(Assignment)
Whenever a line of the entries below holds the string "black", copy that line and return it.

(Provided records)
━━━━━━━━━━━━━━━━━━━━

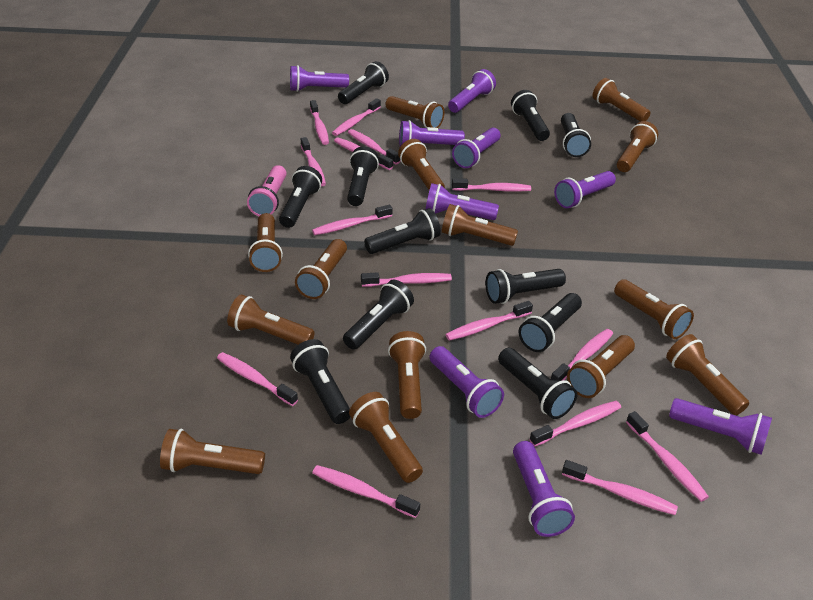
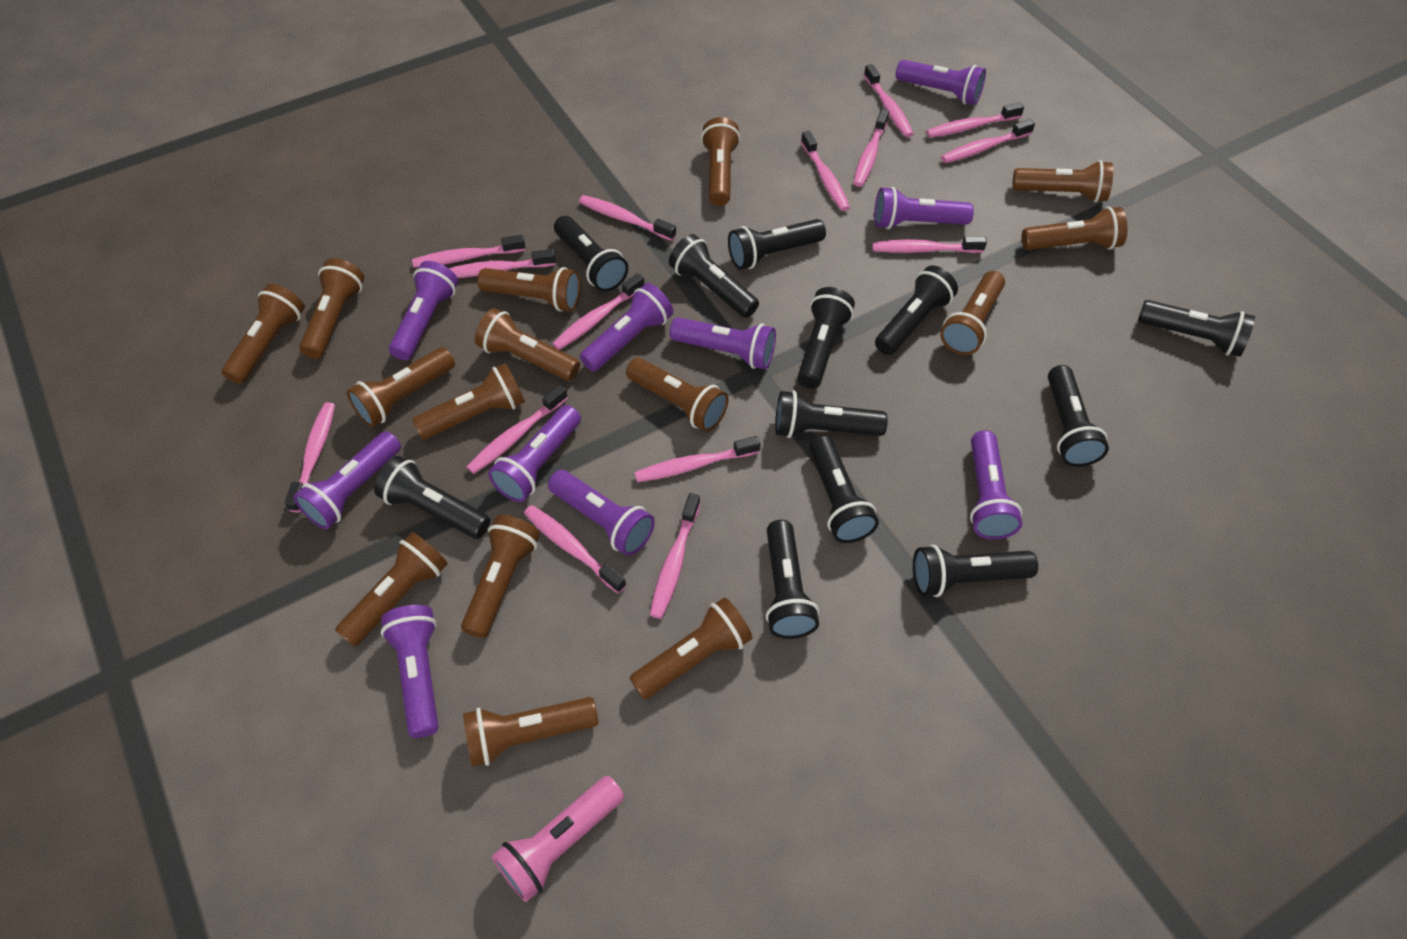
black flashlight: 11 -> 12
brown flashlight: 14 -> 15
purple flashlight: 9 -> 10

━━━━━━━━━━━━━━━━━━━━

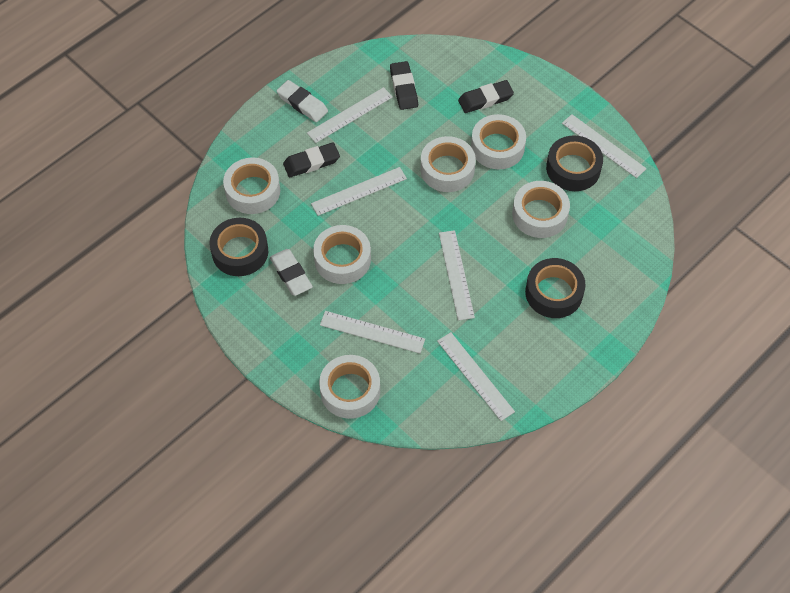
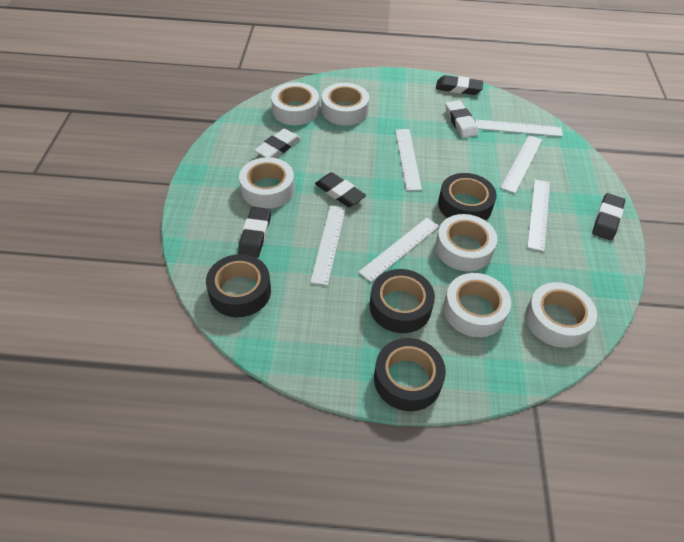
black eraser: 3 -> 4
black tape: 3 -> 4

━━━━━━━━━━━━━━━━━━━━

(Output of the exercise)
black flashlight: 11 -> 12
black eraser: 3 -> 4
black tape: 3 -> 4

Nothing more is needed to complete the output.